INSTRUCTIONS TO FOLLOW:
Which lines below contain "plate"? Pull them out.

DATA FOR THIS TASK:
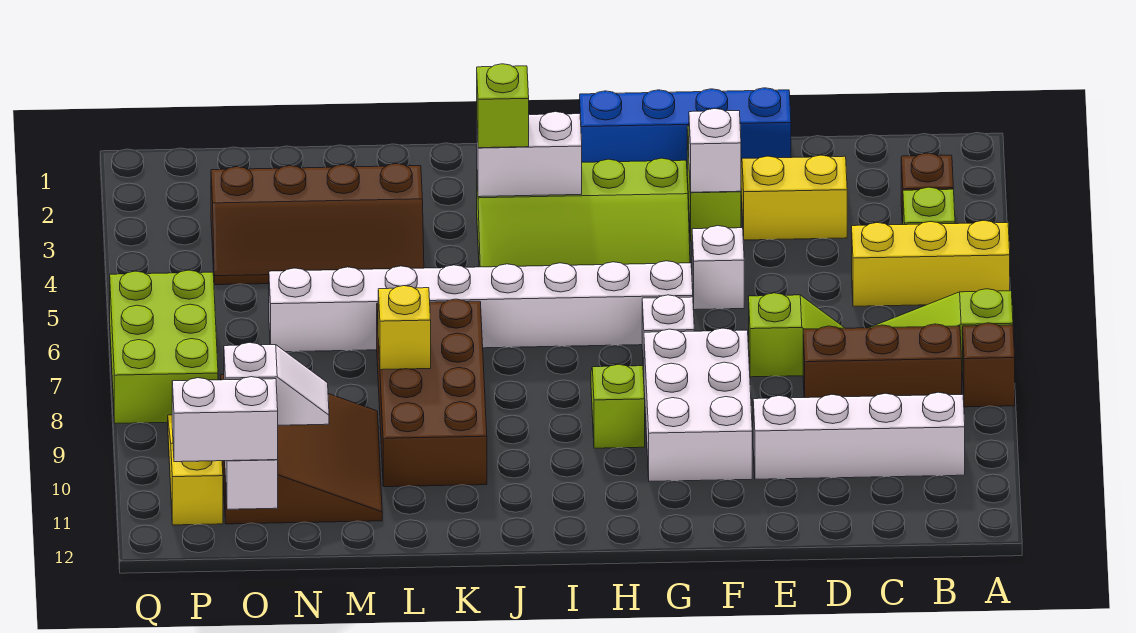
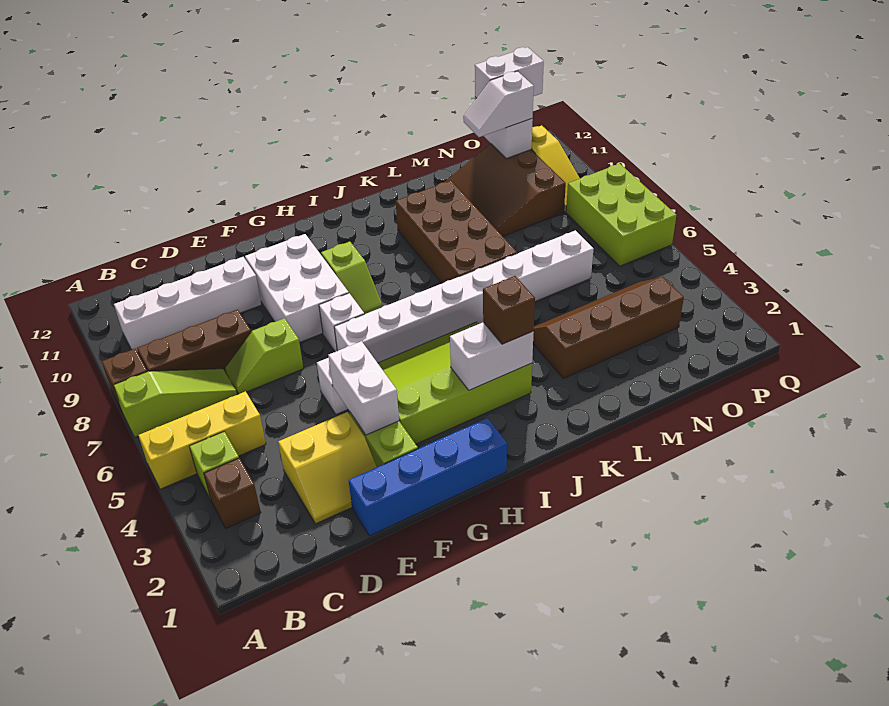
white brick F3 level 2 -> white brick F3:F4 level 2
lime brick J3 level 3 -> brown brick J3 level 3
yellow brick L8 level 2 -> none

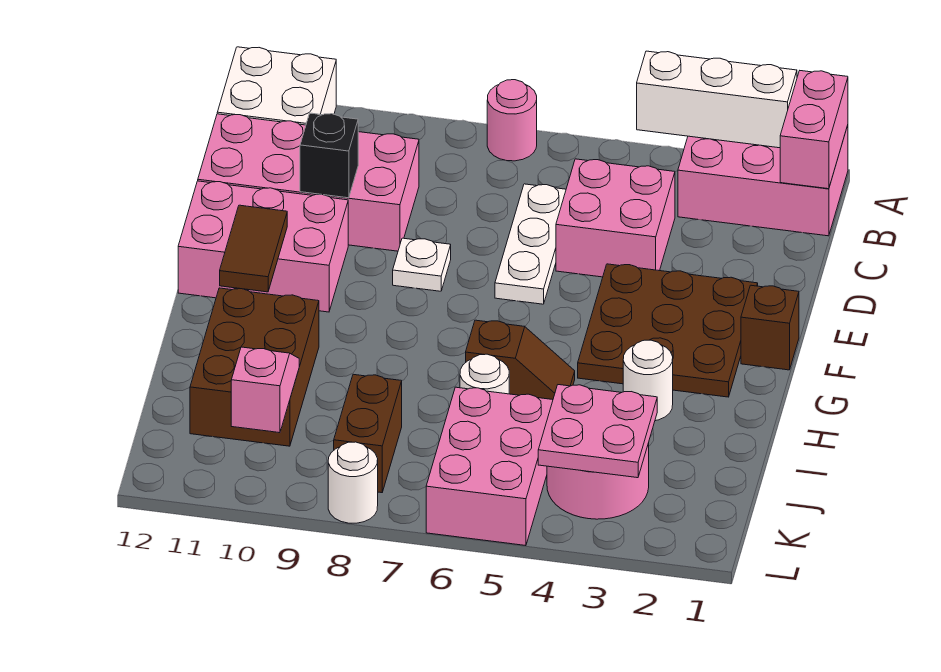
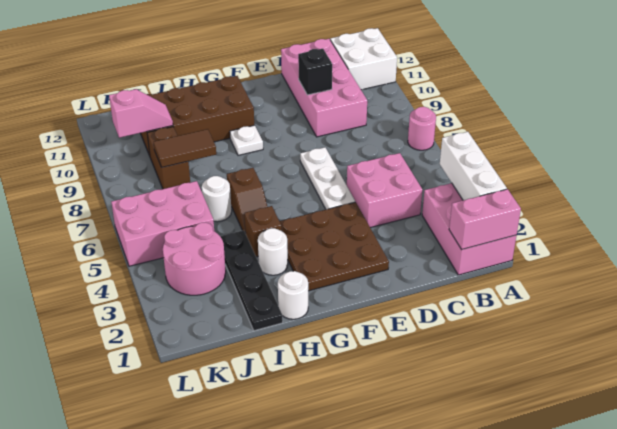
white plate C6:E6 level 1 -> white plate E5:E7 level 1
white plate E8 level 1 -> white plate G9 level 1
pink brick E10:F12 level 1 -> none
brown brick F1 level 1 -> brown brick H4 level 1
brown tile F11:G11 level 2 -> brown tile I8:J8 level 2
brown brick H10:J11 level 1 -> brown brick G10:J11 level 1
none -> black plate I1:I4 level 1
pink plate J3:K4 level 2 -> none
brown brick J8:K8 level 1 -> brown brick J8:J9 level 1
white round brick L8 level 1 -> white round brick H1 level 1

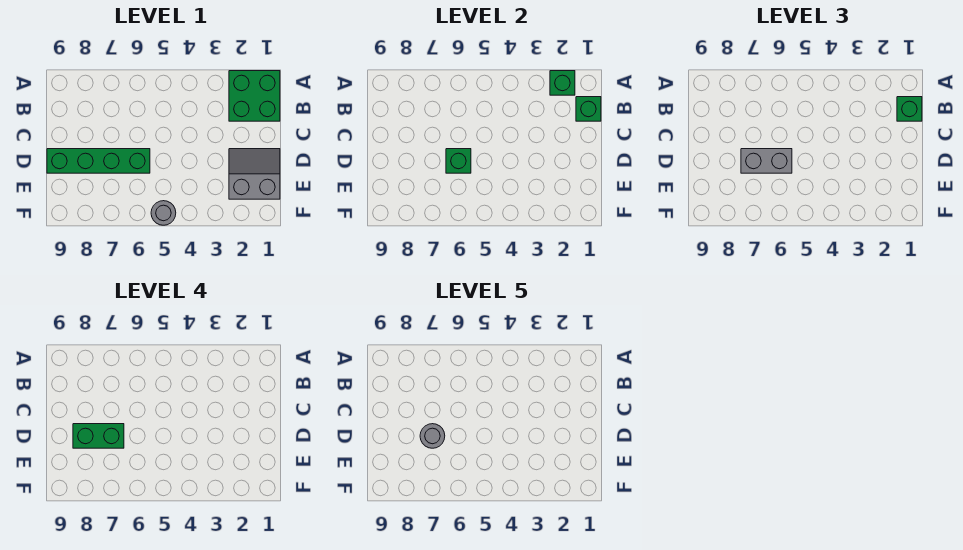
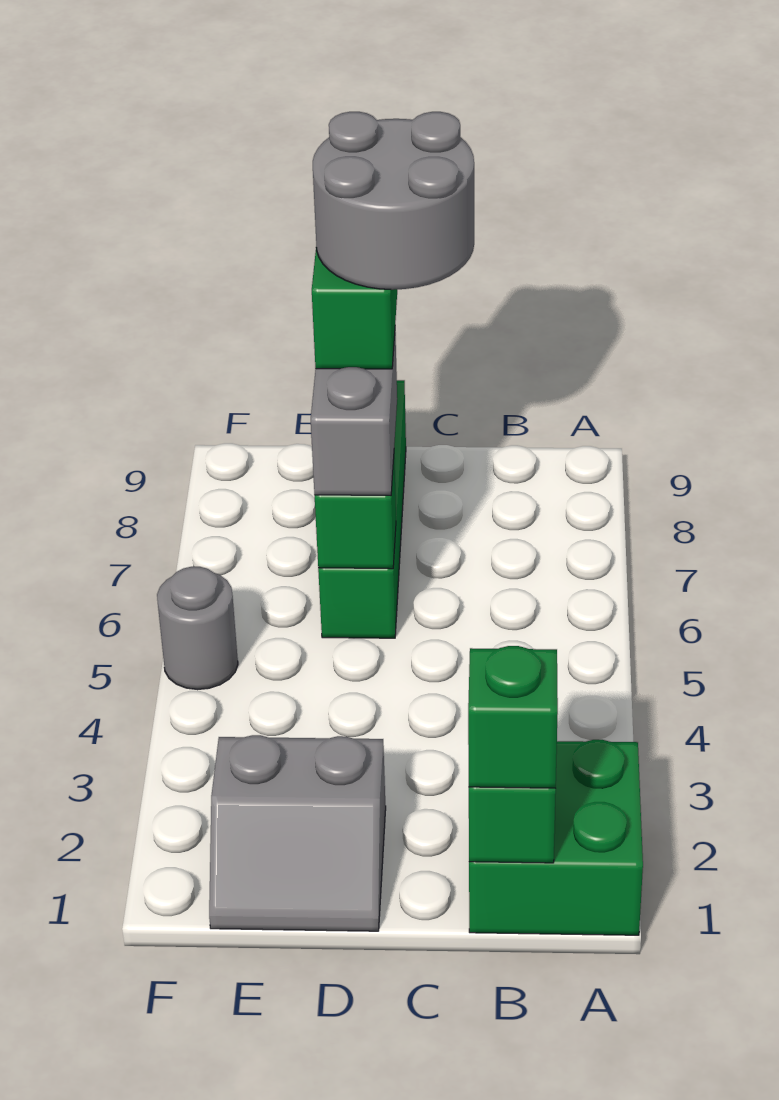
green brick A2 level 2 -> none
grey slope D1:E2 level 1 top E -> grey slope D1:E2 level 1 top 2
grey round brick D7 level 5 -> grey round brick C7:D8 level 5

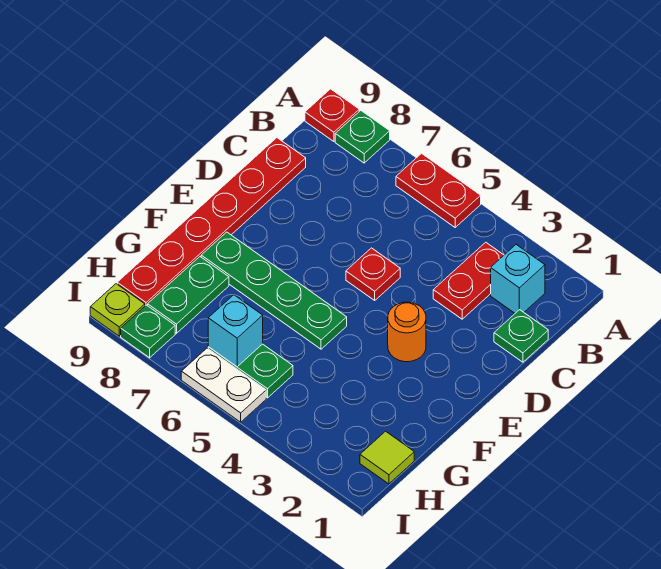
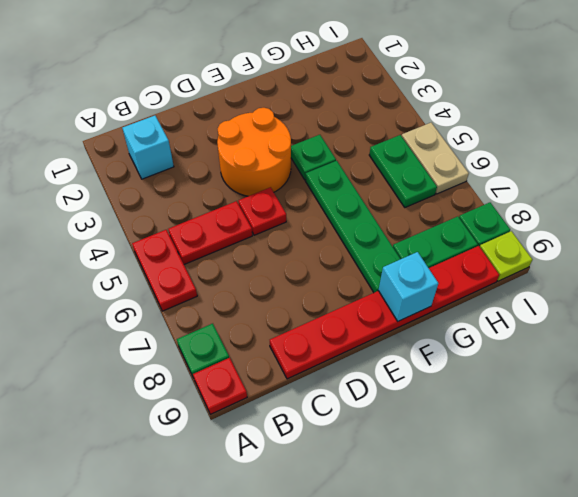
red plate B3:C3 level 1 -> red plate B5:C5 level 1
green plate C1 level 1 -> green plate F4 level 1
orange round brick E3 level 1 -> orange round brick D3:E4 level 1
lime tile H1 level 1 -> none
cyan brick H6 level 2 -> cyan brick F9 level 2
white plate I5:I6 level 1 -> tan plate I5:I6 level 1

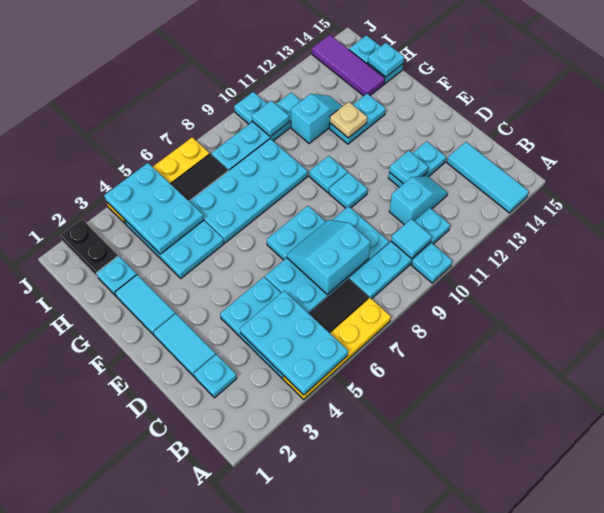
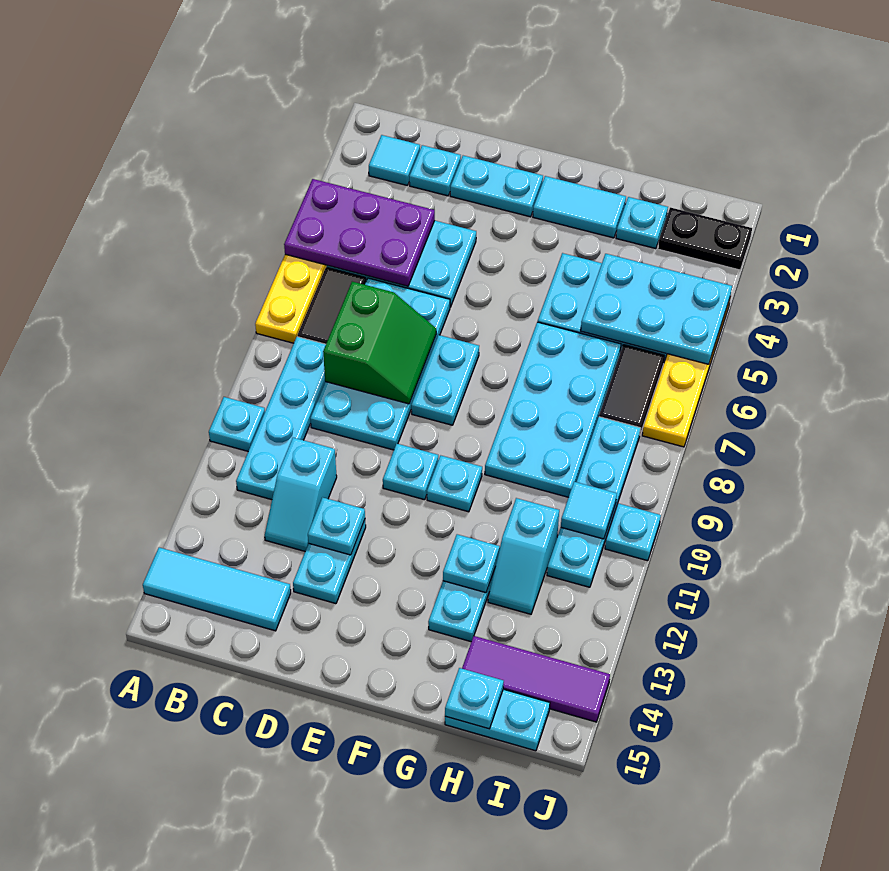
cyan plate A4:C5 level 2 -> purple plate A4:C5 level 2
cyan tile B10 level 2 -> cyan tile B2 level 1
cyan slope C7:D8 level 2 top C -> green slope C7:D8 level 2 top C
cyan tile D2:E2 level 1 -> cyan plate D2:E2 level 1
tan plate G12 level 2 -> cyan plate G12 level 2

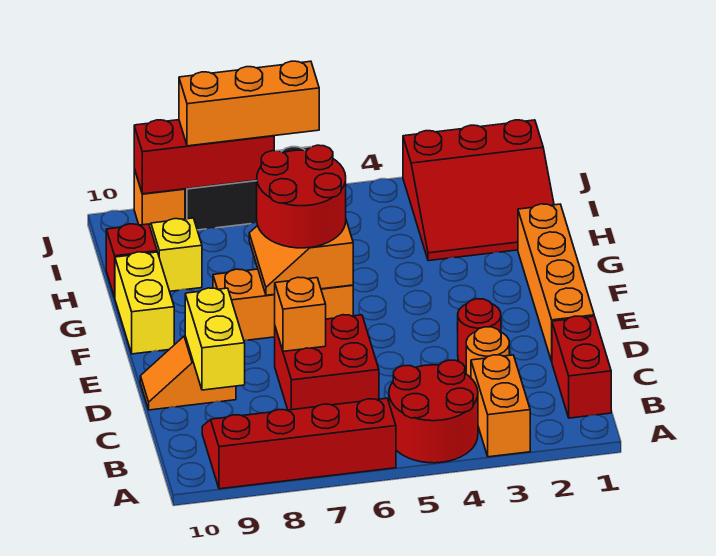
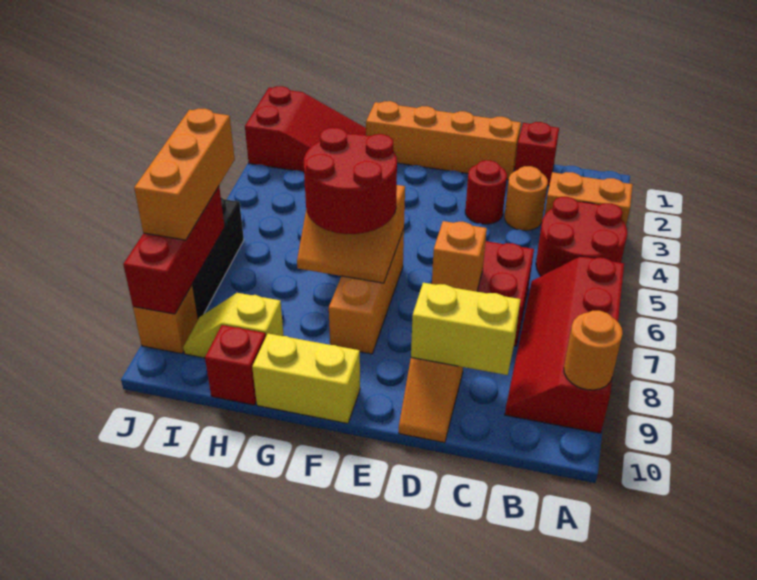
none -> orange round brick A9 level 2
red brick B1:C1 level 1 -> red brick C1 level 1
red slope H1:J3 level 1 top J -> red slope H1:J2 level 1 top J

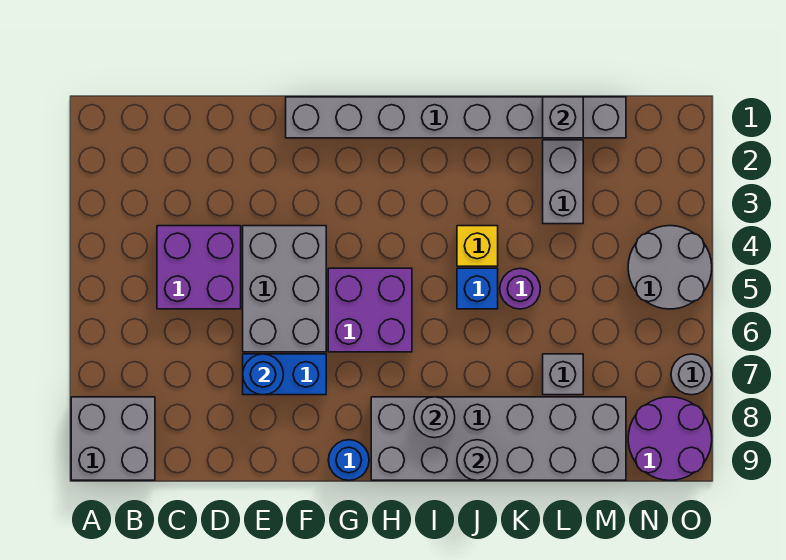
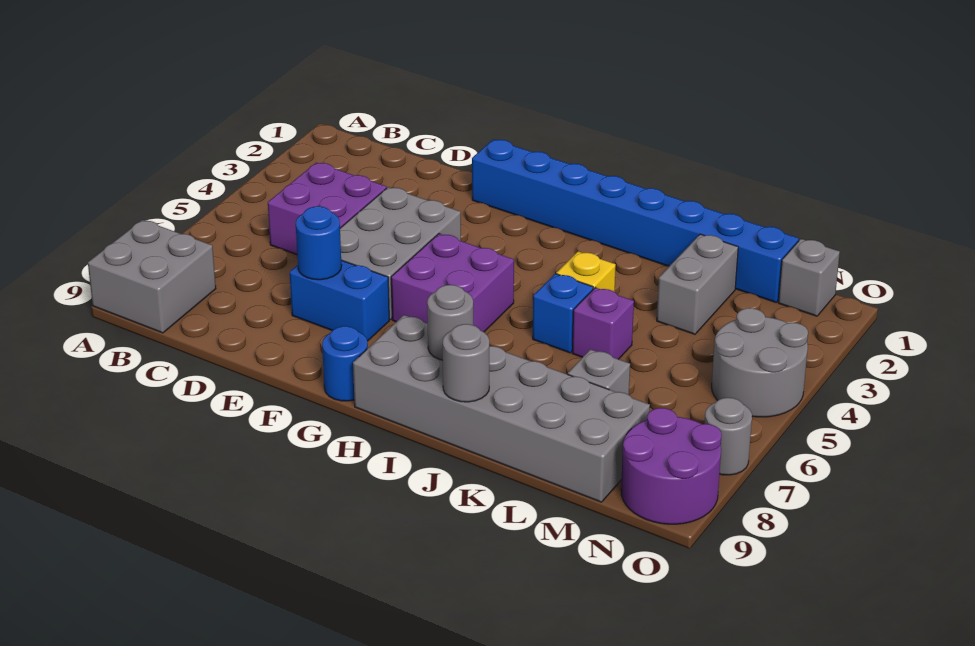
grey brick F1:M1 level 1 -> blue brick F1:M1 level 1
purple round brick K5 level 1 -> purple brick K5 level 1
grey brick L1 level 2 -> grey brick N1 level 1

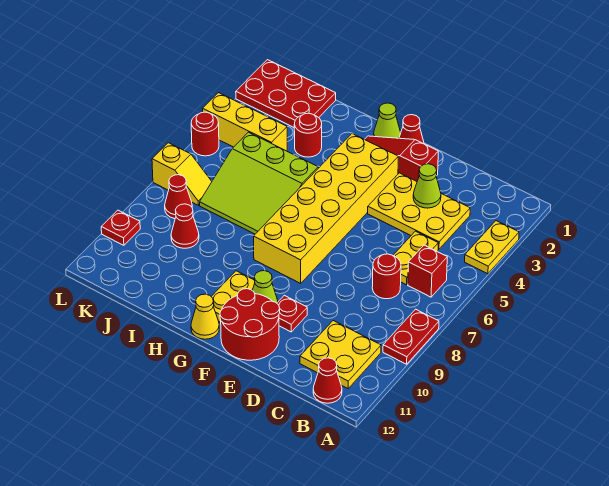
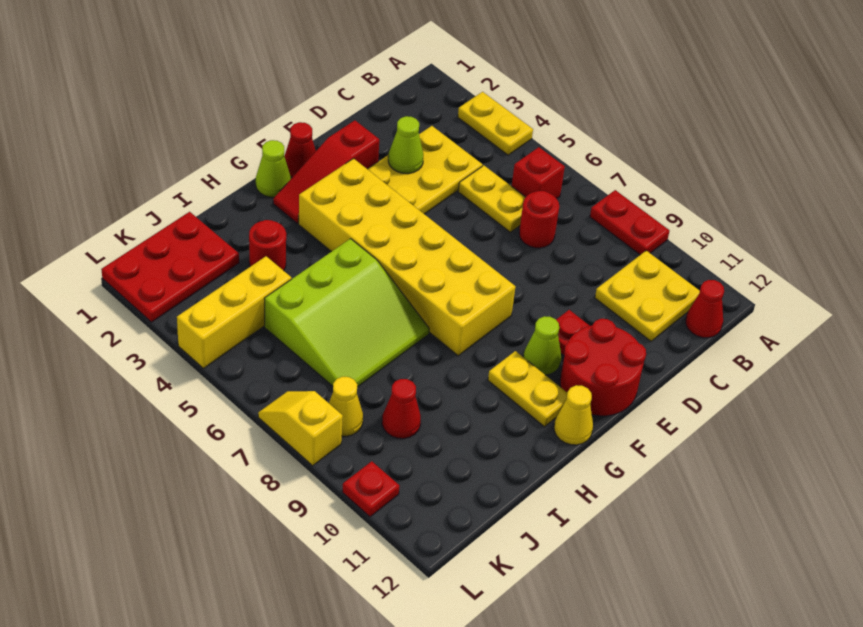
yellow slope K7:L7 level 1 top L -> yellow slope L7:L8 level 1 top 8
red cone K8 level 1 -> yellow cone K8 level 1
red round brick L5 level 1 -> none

EXERCISE OUTPUT:
white plate C6:E6 level 1 -> white plate E5:E7 level 1
white plate E8 level 1 -> white plate G9 level 1
none -> black plate I1:I4 level 1
pink plate J3:K4 level 2 -> none
red plate B3:C3 level 1 -> red plate B5:C5 level 1
green plate C1 level 1 -> green plate F4 level 1
white plate I5:I6 level 1 -> tan plate I5:I6 level 1
cyan plate A4:C5 level 2 -> purple plate A4:C5 level 2
cyan tile D2:E2 level 1 -> cyan plate D2:E2 level 1
tan plate G12 level 2 -> cyan plate G12 level 2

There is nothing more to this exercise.